Span requested from the data below: the line with "cyan rectangle: moved 1 px left, 1 px down" through the line with "pink cross: rotated 12 degrees clockwise", both included. Give only these lines again, exactly, and leave every picture out.

Start of Dataset content

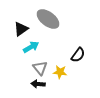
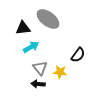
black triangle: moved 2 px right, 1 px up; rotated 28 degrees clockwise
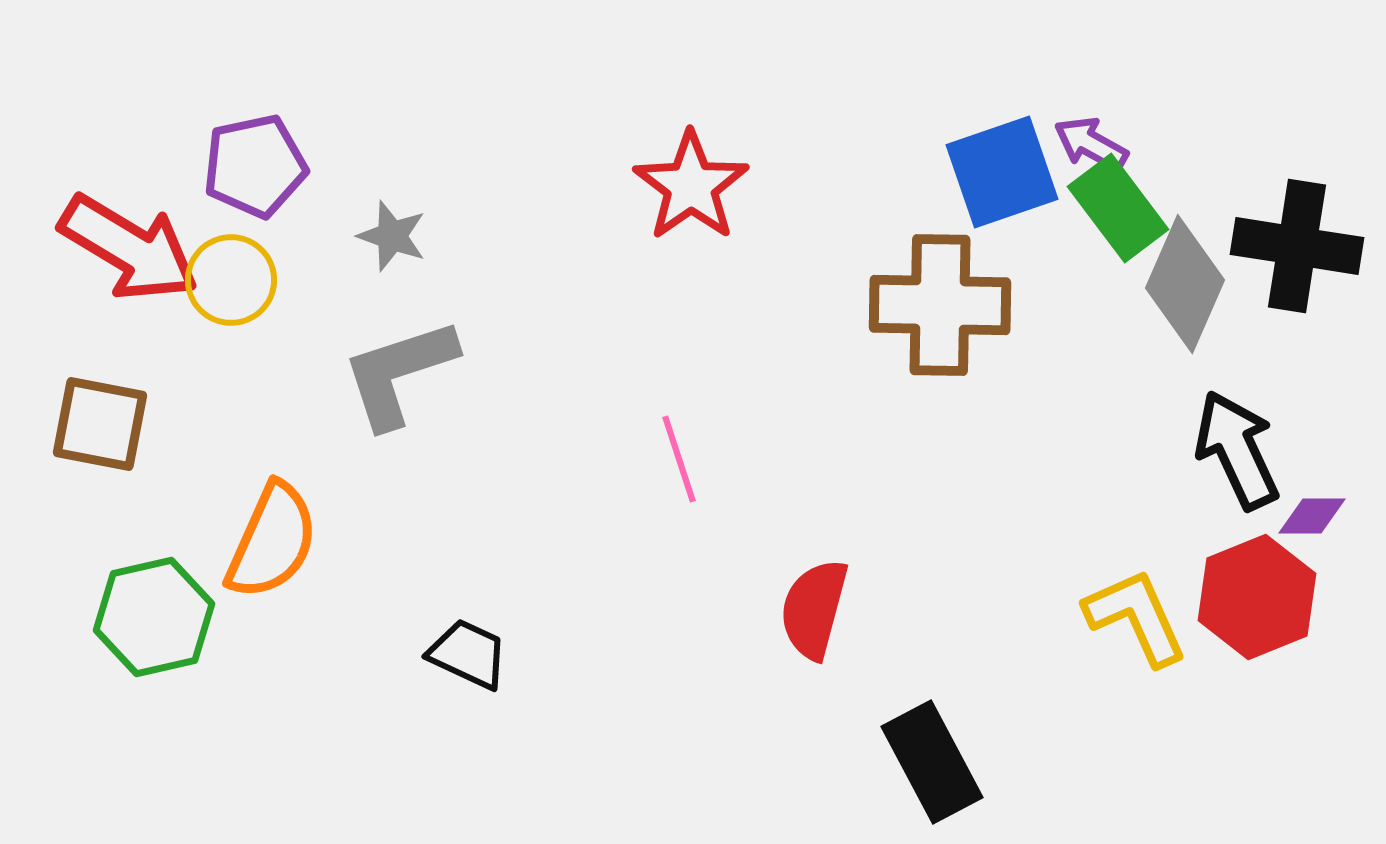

End of Dataset content
Start of Dataset content

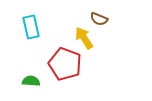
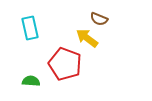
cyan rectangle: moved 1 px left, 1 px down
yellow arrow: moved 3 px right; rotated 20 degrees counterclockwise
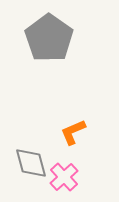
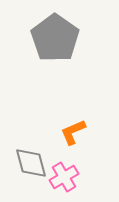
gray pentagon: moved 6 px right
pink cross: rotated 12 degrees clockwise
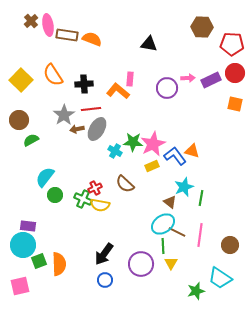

End of Dataset content

# Response for this exercise:
cyan rectangle: moved 1 px left, 1 px down
yellow arrow: moved 3 px right; rotated 20 degrees counterclockwise
gray pentagon: moved 6 px right
pink cross: rotated 12 degrees clockwise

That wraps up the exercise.